**Task**
Copy the listing that follows, line for line, without a single difference.

*** Opening Given records ***

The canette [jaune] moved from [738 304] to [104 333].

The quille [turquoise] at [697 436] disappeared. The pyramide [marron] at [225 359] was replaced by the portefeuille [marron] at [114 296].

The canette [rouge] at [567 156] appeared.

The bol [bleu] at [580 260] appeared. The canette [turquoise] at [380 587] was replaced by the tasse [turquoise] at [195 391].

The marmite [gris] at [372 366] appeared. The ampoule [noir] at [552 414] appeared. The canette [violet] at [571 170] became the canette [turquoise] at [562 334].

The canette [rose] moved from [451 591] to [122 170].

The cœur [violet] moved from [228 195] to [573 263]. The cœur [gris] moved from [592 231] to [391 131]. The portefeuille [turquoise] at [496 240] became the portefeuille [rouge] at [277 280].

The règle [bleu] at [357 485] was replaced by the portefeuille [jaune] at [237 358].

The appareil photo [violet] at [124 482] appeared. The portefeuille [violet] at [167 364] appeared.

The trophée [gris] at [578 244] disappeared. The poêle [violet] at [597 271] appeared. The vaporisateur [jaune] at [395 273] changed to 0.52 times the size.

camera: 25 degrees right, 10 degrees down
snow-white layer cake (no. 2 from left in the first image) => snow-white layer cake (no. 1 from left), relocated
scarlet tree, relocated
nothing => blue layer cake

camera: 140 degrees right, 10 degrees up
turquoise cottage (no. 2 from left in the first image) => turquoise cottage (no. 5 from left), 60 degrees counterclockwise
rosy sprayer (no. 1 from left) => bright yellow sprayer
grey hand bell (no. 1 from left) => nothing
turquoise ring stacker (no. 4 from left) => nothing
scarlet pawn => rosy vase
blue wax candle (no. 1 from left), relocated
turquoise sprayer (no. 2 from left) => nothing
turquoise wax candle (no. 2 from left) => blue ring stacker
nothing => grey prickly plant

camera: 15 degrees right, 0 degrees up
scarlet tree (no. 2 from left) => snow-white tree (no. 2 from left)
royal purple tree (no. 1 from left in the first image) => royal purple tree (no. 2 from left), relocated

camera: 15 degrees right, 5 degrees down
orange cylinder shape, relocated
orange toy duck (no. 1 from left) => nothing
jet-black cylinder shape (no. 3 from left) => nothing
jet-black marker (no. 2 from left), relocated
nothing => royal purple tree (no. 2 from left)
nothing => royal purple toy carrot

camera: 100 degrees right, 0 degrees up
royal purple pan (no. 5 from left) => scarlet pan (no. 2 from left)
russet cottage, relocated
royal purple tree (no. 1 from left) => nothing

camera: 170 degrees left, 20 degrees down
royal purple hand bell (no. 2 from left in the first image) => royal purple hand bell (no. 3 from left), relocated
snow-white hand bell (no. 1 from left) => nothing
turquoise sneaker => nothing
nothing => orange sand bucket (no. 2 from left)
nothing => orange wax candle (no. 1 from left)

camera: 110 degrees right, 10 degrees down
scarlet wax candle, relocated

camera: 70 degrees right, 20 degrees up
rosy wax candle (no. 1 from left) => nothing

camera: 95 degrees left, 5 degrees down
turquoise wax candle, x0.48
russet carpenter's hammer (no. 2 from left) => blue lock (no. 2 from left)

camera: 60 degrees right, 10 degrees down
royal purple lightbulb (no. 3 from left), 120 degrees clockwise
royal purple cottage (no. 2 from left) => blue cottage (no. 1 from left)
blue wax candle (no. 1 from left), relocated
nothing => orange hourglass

*** Closing Given records ***

**Solution below**
The canette [jaune] moved from [738 304] to [104 333].

The quille [turquoise] at [697 436] disappeared. The pyramide [marron] at [225 359] was replaced by the portefeuille [marron] at [114 296].

The canette [rouge] at [567 156] appeared.

The bol [bleu] at [580 260] appeared. The canette [turquoise] at [380 587] was replaced by the tasse [turquoise] at [195 391].

The marmite [gris] at [372 366] appeared. The ampoule [noir] at [552 414] appeared. The canette [violet] at [571 170] became the canette [turquoise] at [562 334].

The canette [rose] moved from [451 591] to [122 170].

The cœur [violet] moved from [228 195] to [573 263]. The cœur [gris] moved from [592 231] to [391 131]. The portefeuille [turquoise] at [496 240] became the portefeuille [rouge] at [277 280].

The règle [bleu] at [357 485] was replaced by the portefeuille [jaune] at [237 358].

The appareil photo [violet] at [124 482] appeared. The portefeuille [violet] at [167 364] appeared.

The trophée [gris] at [578 244] disappeared. The poêle [violet] at [597 271] appeared. The vaporisateur [jaune] at [395 273] changed to 0.52 times the size.

camera: 25 degrees right, 10 degrees down
snow-white layer cake (no. 2 from left in the first image) => snow-white layer cake (no. 1 from left), relocated
scarlet tree, relocated
nothing => blue layer cake

camera: 140 degrees right, 10 degrees up
turquoise cottage (no. 2 from left in the first image) => turquoise cottage (no. 5 from left), 60 degrees counterclockwise
rosy sprayer (no. 1 from left) => bright yellow sprayer
grey hand bell (no. 1 from left) => nothing
turquoise ring stacker (no. 4 from left) => nothing
scarlet pawn => rosy vase
blue wax candle (no. 1 from left), relocated
turquoise sprayer (no. 2 from left) => nothing
turquoise wax candle (no. 2 from left) => blue ring stacker
nothing => grey prickly plant

camera: 15 degrees right, 0 degrees up
scarlet tree (no. 2 from left) => snow-white tree (no. 2 from left)
royal purple tree (no. 1 from left in the first image) => royal purple tree (no. 2 from left), relocated

camera: 15 degrees right, 5 degrees down
orange cylinder shape, relocated
orange toy duck (no. 1 from left) => nothing
jet-black cylinder shape (no. 3 from left) => nothing
jet-black marker (no. 2 from left), relocated
nothing => royal purple tree (no. 2 from left)
nothing => royal purple toy carrot

camera: 100 degrees right, 0 degrees up
royal purple pan (no. 5 from left) => scarlet pan (no. 2 from left)
russet cottage, relocated
royal purple tree (no. 1 from left) => nothing

camera: 170 degrees left, 20 degrees down
royal purple hand bell (no. 2 from left in the first image) => royal purple hand bell (no. 3 from left), relocated
snow-white hand bell (no. 1 from left) => nothing
turquoise sneaker => nothing
nothing => orange sand bucket (no. 2 from left)
nothing => orange wax candle (no. 1 from left)

camera: 110 degrees right, 10 degrees down
scarlet wax candle, relocated

camera: 70 degrees right, 20 degrees up
rosy wax candle (no. 1 from left) => nothing

camera: 95 degrees left, 5 degrees down
turquoise wax candle, x0.48
russet carpenter's hammer (no. 2 from left) => blue lock (no. 2 from left)

camera: 60 degrees right, 10 degrees down
royal purple lightbulb (no. 3 from left), 120 degrees clockwise
royal purple cottage (no. 2 from left) => blue cottage (no. 1 from left)
blue wax candle (no. 1 from left), relocated
nothing => orange hourglass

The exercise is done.